What needs to be done: Exactly the lines starting at the line containing "U12: XOR 74HC86" and ending at the line containing "T3: none -> NPN (B N010, C N005, E GND)" are to be written out from the listing below, both included.

BEGIN Extracted information

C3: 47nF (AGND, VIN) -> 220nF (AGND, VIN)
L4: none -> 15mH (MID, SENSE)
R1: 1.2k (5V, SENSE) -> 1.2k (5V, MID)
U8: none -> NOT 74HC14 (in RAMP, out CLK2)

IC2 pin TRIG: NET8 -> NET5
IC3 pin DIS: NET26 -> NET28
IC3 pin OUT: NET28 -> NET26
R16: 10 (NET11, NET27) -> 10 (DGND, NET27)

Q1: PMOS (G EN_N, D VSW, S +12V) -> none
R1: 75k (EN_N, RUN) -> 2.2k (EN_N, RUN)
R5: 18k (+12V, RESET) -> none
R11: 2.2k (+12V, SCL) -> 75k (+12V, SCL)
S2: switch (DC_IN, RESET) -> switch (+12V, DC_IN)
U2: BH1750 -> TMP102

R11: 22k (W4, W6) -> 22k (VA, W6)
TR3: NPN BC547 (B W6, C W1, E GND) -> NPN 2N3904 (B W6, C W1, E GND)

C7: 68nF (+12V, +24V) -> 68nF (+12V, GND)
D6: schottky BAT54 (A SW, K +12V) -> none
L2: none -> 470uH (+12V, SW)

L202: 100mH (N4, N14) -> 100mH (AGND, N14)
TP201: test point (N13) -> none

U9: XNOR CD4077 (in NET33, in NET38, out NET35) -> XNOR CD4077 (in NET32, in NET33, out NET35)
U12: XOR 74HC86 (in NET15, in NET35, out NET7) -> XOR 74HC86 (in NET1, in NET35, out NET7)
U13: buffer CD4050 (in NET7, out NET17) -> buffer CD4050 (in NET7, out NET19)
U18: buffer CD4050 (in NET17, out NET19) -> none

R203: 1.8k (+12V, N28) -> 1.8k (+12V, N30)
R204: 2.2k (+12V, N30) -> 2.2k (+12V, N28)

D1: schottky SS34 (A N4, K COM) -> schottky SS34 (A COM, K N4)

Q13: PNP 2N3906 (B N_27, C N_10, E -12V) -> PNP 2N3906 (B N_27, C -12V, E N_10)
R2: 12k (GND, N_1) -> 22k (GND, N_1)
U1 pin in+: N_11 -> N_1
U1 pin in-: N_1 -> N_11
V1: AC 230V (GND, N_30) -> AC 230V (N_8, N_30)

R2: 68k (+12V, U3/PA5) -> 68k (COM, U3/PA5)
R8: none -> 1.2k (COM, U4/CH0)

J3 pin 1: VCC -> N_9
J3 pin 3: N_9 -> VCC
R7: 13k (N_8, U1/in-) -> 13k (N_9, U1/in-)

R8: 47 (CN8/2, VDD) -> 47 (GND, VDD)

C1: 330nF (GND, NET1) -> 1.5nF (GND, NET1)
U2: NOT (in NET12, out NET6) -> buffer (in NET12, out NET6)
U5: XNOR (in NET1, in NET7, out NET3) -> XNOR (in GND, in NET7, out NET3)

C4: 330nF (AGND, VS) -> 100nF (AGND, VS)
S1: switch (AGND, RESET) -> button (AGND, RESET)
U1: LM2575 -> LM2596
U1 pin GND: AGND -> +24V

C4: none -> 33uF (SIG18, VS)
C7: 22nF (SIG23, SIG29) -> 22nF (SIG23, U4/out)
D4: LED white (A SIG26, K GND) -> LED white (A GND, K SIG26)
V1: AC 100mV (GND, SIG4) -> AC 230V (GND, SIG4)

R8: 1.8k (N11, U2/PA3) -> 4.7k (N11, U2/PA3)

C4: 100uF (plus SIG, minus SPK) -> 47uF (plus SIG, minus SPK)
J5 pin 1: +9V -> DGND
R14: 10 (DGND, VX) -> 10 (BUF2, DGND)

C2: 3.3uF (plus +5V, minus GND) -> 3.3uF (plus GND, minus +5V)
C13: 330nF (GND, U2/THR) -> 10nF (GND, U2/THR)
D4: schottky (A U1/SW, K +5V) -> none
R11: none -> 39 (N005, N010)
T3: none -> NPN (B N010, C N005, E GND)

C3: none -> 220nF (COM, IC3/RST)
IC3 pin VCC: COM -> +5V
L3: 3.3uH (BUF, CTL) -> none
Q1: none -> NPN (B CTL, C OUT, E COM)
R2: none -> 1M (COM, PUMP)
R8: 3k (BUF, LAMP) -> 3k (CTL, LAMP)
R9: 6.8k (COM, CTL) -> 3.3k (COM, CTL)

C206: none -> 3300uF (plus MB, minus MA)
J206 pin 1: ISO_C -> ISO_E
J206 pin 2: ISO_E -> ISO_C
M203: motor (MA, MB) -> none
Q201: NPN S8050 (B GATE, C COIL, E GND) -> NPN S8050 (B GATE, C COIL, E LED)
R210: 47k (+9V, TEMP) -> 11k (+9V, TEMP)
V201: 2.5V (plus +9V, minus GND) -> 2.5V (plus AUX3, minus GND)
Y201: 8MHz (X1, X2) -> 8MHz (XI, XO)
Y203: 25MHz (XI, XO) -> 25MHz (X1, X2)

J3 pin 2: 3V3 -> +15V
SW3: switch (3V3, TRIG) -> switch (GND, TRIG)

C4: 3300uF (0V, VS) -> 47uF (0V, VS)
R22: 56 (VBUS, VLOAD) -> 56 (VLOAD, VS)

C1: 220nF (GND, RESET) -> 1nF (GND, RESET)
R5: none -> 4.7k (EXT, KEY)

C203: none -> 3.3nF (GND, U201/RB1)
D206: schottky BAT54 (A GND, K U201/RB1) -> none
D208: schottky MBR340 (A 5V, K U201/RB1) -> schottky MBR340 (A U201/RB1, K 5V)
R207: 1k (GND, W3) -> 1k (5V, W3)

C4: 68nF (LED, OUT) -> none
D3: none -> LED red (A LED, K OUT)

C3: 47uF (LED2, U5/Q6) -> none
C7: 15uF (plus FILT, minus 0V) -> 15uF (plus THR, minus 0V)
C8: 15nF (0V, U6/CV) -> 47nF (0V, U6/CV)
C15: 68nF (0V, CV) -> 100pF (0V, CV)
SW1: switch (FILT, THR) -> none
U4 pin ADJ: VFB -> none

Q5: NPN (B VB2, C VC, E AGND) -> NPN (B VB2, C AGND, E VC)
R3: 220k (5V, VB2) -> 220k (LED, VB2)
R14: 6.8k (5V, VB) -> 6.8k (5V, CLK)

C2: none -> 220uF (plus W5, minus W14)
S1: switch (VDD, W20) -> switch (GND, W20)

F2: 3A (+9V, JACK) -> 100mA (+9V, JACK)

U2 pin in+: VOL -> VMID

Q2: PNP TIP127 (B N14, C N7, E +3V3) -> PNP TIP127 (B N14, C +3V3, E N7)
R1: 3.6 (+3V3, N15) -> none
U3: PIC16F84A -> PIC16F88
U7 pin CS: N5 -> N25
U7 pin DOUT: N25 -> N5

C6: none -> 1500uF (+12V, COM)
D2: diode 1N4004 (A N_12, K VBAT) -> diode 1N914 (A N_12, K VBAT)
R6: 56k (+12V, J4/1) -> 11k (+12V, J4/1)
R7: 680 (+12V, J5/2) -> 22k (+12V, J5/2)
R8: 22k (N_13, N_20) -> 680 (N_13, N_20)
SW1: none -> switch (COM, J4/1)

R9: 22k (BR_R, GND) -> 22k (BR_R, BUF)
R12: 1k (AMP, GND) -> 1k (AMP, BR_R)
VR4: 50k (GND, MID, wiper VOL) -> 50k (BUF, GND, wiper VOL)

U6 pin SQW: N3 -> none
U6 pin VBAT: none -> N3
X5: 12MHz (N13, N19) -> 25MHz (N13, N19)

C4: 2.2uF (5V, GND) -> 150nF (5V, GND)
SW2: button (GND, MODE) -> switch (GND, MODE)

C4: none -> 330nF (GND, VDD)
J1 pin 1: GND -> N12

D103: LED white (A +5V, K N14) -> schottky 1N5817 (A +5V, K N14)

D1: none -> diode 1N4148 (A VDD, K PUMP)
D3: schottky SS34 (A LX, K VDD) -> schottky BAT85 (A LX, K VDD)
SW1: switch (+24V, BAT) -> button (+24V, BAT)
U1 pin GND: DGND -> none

END Extracted information

Written response:
U12: XOR 74HC86 (in NET15, in NET35, out NET7) -> XOR 74HC86 (in NET1, in NET35, out NET7)
U13: buffer CD4050 (in NET7, out NET17) -> buffer CD4050 (in NET7, out NET19)
U18: buffer CD4050 (in NET17, out NET19) -> none

R203: 1.8k (+12V, N28) -> 1.8k (+12V, N30)
R204: 2.2k (+12V, N30) -> 2.2k (+12V, N28)

D1: schottky SS34 (A N4, K COM) -> schottky SS34 (A COM, K N4)

Q13: PNP 2N3906 (B N_27, C N_10, E -12V) -> PNP 2N3906 (B N_27, C -12V, E N_10)
R2: 12k (GND, N_1) -> 22k (GND, N_1)
U1 pin in+: N_11 -> N_1
U1 pin in-: N_1 -> N_11
V1: AC 230V (GND, N_30) -> AC 230V (N_8, N_30)

R2: 68k (+12V, U3/PA5) -> 68k (COM, U3/PA5)
R8: none -> 1.2k (COM, U4/CH0)

J3 pin 1: VCC -> N_9
J3 pin 3: N_9 -> VCC
R7: 13k (N_8, U1/in-) -> 13k (N_9, U1/in-)

R8: 47 (CN8/2, VDD) -> 47 (GND, VDD)

C1: 330nF (GND, NET1) -> 1.5nF (GND, NET1)
U2: NOT (in NET12, out NET6) -> buffer (in NET12, out NET6)
U5: XNOR (in NET1, in NET7, out NET3) -> XNOR (in GND, in NET7, out NET3)

C4: 330nF (AGND, VS) -> 100nF (AGND, VS)
S1: switch (AGND, RESET) -> button (AGND, RESET)
U1: LM2575 -> LM2596
U1 pin GND: AGND -> +24V

C4: none -> 33uF (SIG18, VS)
C7: 22nF (SIG23, SIG29) -> 22nF (SIG23, U4/out)
D4: LED white (A SIG26, K GND) -> LED white (A GND, K SIG26)
V1: AC 100mV (GND, SIG4) -> AC 230V (GND, SIG4)

R8: 1.8k (N11, U2/PA3) -> 4.7k (N11, U2/PA3)

C4: 100uF (plus SIG, minus SPK) -> 47uF (plus SIG, minus SPK)
J5 pin 1: +9V -> DGND
R14: 10 (DGND, VX) -> 10 (BUF2, DGND)

C2: 3.3uF (plus +5V, minus GND) -> 3.3uF (plus GND, minus +5V)
C13: 330nF (GND, U2/THR) -> 10nF (GND, U2/THR)
D4: schottky (A U1/SW, K +5V) -> none
R11: none -> 39 (N005, N010)
T3: none -> NPN (B N010, C N005, E GND)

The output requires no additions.